Exercise details: Filter the entries beneath this task, copying only the lines that hold the word "none".
^^^^^^^^
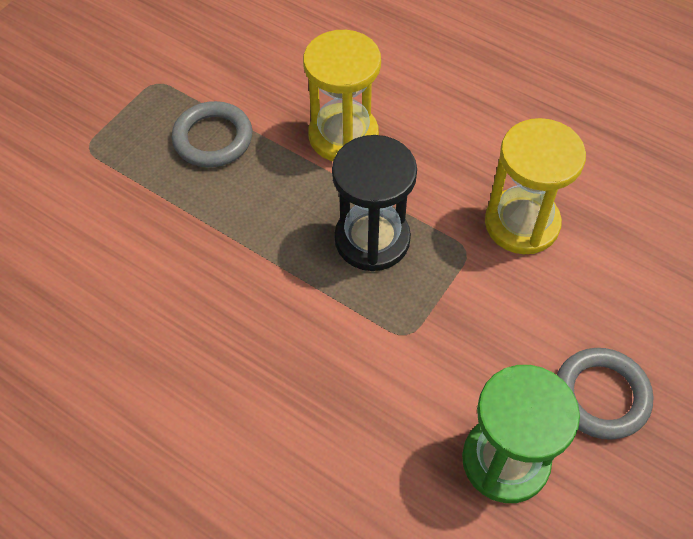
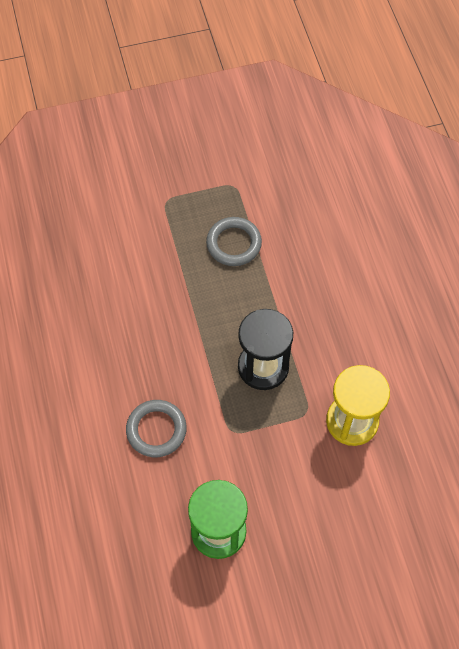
camera: 40 degrees right, 5 degrees up
(343, 136) = (305, 294): yellow hourglass -> none
(601, 396) = (298, 542): grey ring -> grey ring (156, 430)

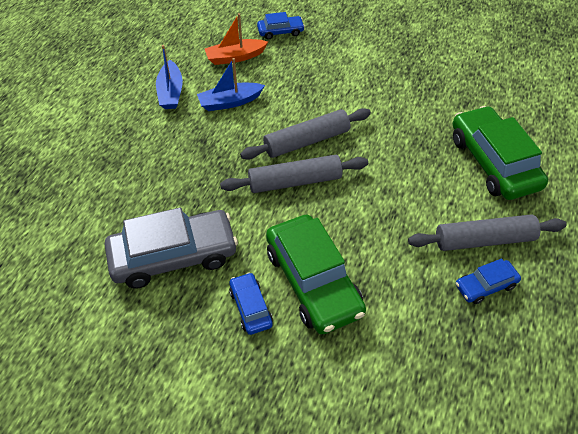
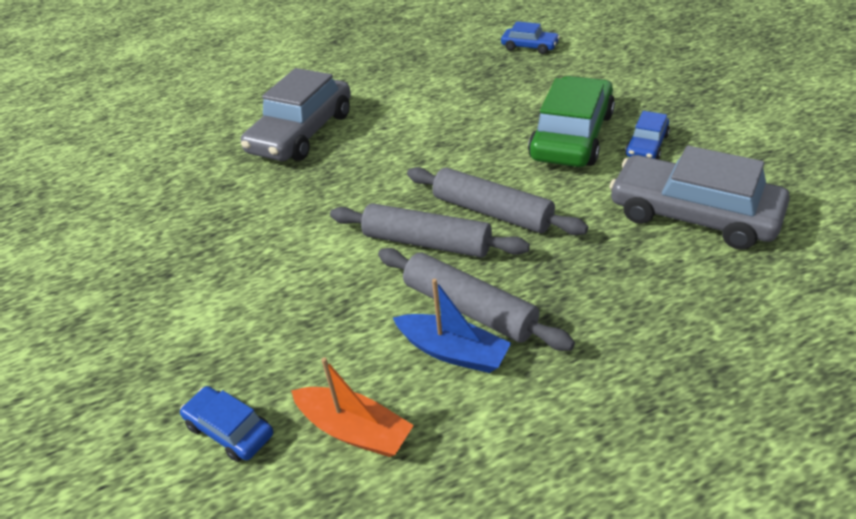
camera: 130 degrees left, 10 degrees down
(171, 92) = (521, 433): blue boat -> none
(484, 240) = (402, 98): grey rolling pin -> grey rolling pin (469, 308)
(485, 286) = (445, 79): blue car -> blue car (529, 47)
(493, 162) = (301, 133): green car -> grey car

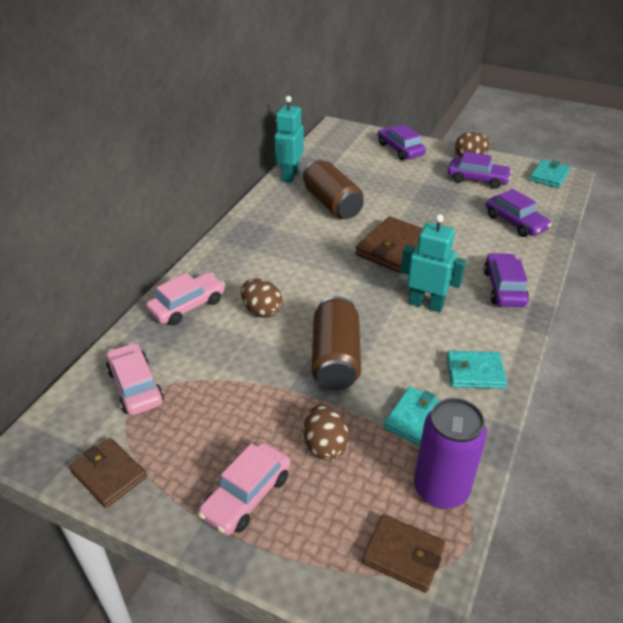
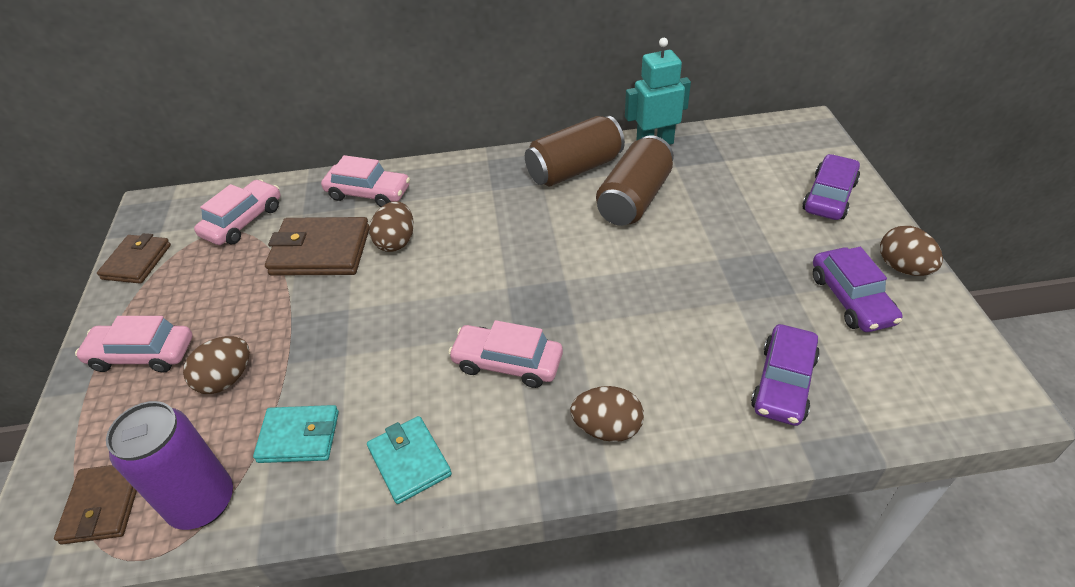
camera: 60 degrees right, 5 degrees up
(335, 358) = (358, 328): brown can -> brown can (574, 169)
(394, 248) = (595, 288): brown wallet -> brown wallet (320, 251)
(426, 304) = (507, 363): turquoise robot -> pink car
(504, 288) = (607, 428): purple car -> brown egg
(549, 176) = (971, 377): turquoise wallet -> none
^^^^^^^^
Answer section:
(343, 136) = (305, 294): yellow hourglass -> none
(171, 92) = (521, 433): blue boat -> none
(549, 176) = (971, 377): turquoise wallet -> none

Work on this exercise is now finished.